* Work to complete
Reply solely with the number of lines, in the records underneath, that include the word "cylinder".
Top of Data for the task
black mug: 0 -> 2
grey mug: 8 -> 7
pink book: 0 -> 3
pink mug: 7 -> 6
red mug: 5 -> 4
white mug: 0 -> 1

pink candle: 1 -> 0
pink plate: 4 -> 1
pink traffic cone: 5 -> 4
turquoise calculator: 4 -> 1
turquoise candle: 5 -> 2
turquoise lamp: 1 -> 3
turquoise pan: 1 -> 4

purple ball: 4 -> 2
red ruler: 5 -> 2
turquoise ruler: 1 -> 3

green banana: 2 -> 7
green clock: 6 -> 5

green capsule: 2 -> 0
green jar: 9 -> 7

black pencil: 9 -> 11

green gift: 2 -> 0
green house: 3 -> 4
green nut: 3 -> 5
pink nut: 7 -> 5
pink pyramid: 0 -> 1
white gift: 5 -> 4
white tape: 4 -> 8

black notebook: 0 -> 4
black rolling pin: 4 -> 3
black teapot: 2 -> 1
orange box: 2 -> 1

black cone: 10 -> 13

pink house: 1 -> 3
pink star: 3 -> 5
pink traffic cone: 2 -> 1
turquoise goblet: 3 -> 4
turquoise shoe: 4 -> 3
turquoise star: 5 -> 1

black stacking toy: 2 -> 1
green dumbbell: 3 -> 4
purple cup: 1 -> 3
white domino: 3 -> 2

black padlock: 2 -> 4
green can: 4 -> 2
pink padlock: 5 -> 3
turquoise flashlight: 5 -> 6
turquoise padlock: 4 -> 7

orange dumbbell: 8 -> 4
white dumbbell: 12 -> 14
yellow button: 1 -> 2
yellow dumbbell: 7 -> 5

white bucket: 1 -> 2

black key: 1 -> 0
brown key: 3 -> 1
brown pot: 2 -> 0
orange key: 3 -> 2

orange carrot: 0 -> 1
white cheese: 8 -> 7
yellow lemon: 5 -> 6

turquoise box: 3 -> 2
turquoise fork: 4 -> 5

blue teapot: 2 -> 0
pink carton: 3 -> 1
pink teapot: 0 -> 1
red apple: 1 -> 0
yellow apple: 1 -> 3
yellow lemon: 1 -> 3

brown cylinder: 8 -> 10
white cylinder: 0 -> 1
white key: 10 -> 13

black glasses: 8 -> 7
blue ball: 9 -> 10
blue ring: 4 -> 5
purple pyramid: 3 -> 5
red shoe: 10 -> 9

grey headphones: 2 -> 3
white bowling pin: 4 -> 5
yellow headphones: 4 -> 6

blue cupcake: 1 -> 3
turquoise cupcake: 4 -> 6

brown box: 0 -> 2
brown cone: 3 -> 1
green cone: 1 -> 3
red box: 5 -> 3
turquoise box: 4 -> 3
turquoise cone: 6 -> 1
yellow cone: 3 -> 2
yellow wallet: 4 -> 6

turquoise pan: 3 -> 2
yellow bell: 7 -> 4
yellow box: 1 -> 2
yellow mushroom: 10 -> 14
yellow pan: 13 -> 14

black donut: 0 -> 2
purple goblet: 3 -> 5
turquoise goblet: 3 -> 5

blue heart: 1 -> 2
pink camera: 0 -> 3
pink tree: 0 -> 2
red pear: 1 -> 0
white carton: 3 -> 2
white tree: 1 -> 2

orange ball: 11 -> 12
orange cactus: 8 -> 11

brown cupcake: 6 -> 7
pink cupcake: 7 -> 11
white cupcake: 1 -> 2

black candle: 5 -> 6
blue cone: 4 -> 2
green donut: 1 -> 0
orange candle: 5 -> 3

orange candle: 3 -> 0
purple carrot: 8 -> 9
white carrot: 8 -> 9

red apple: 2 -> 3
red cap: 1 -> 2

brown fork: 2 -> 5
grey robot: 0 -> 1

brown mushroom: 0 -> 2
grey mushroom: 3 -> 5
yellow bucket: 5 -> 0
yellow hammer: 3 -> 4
Bottom of Data for the task
* Worked solution
2